## [Task goal]
Output the entries that follow character for character. Leave every image out.

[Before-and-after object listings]
--------

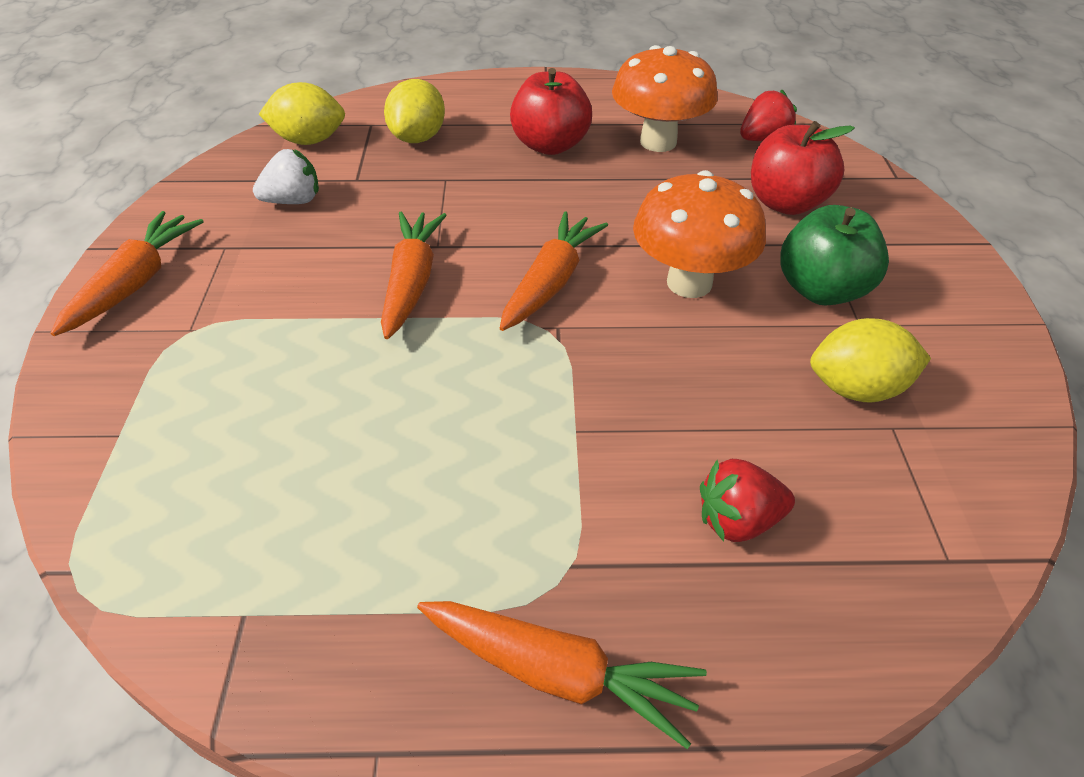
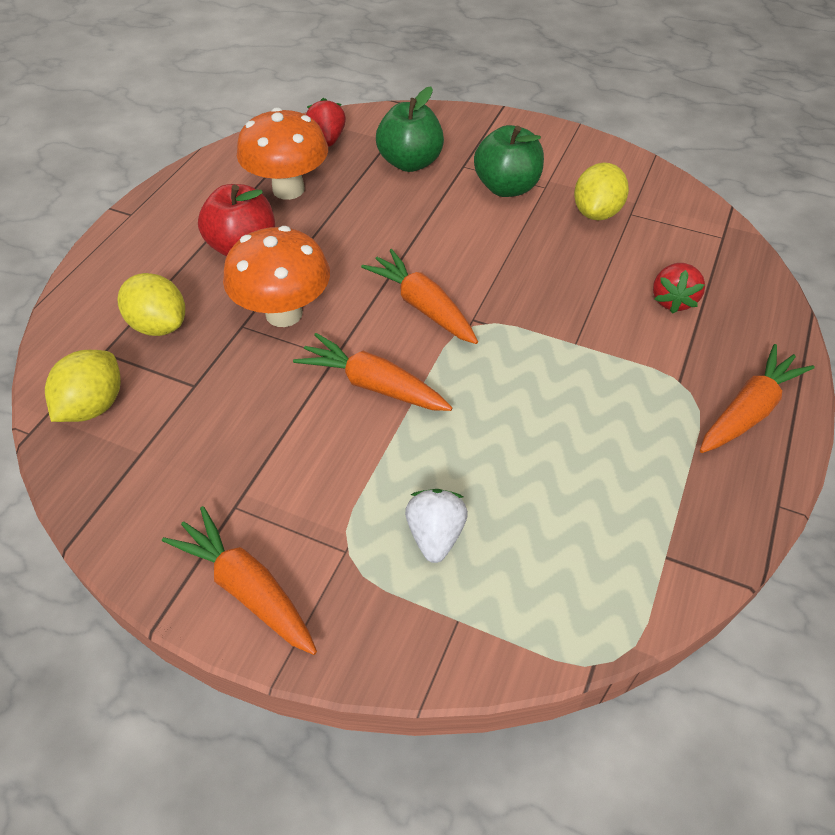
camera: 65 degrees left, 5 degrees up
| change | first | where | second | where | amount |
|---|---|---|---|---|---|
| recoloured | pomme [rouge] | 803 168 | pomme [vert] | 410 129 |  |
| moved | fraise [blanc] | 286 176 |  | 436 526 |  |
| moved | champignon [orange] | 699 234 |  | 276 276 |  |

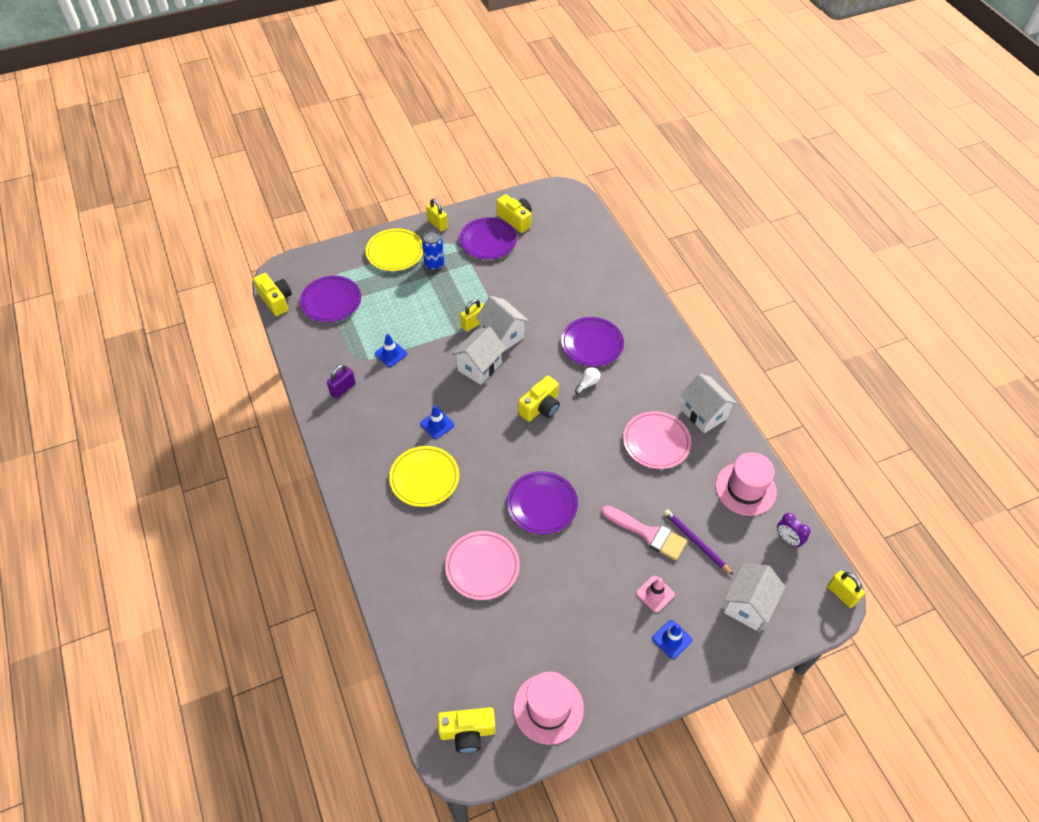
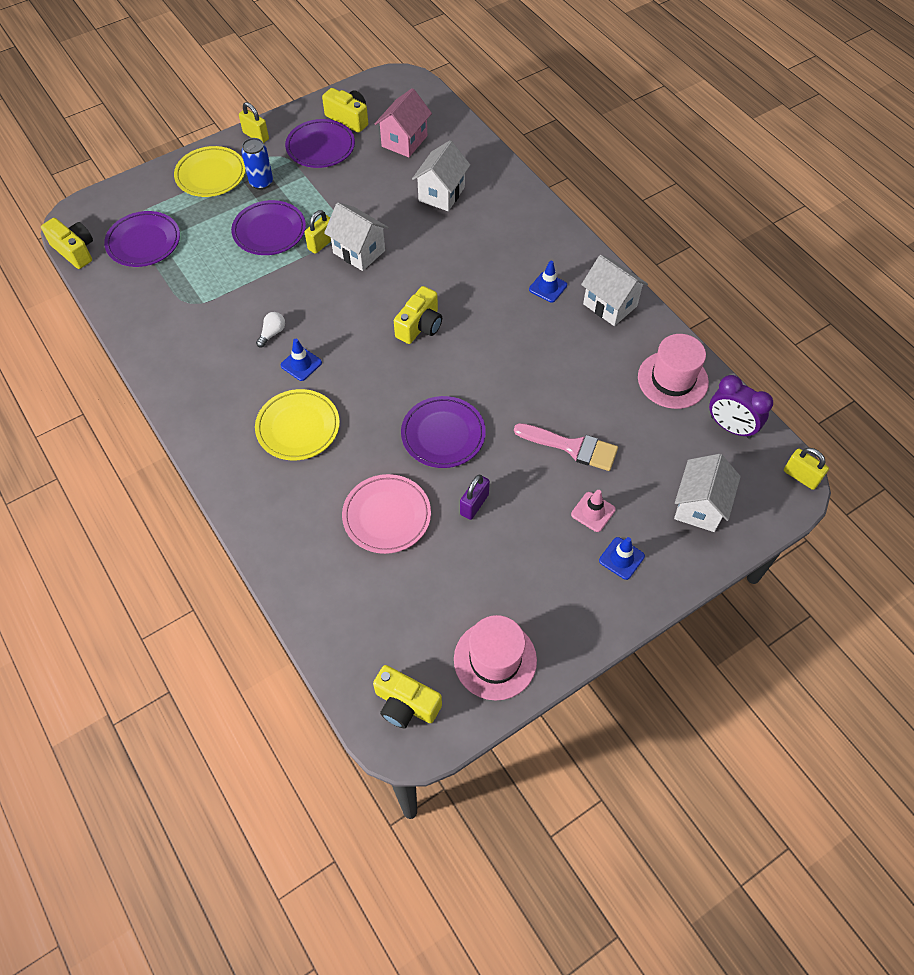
camera: 10 degrees left, 5 degrees up
| change | first | where | second | where | amount |
|---|---|---|---|---|---|
| moved | assiette [violet] | 592 342 |  | 268 227 |  |
| moved | maison [blanc] | 479 356 |  | 441 175 |  |
| moved | cône de chantier [bleu] | 391 350 |  | 548 281 |  |
| moved | cadenas [violet] | 341 381 |  | 475 497 |  |
| moved | ampoule [blanc] | 587 381 |  | 270 330 |  |
| removed | assiette [rose] | 657 440 |  |  |  |
| removed | crayon [violet] | 698 542 |  |  |  |
| resized | réveil [violet] | 794 530 |  | 741 407 | x1.55 |
| turned | appareil photo [jaune] | 466 730 |  | 407 696 | 45 degrees clockwise |
| added |  |  | maison [rose] | 403 122 |  |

--------

## [Exercise solution]
camera: 65 degrees left, 5 degrees up
| change | first | where | second | where | amount |
|---|---|---|---|---|---|
| recoloured | pomme [rouge] | 803 168 | pomme [vert] | 410 129 |  |
| moved | fraise [blanc] | 286 176 |  | 436 526 |  |
| moved | champignon [orange] | 699 234 |  | 276 276 |  |

camera: 10 degrees left, 5 degrees up
| change | first | where | second | where | amount |
|---|---|---|---|---|---|
| moved | assiette [violet] | 592 342 |  | 268 227 |  |
| moved | maison [blanc] | 479 356 |  | 441 175 |  |
| moved | cône de chantier [bleu] | 391 350 |  | 548 281 |  |
| moved | cadenas [violet] | 341 381 |  | 475 497 |  |
| moved | ampoule [blanc] | 587 381 |  | 270 330 |  |
| removed | assiette [rose] | 657 440 |  |  |  |
| removed | crayon [violet] | 698 542 |  |  |  |
| resized | réveil [violet] | 794 530 |  | 741 407 | x1.55 |
| turned | appareil photo [jaune] | 466 730 |  | 407 696 | 45 degrees clockwise |
| added |  |  | maison [rose] | 403 122 |  |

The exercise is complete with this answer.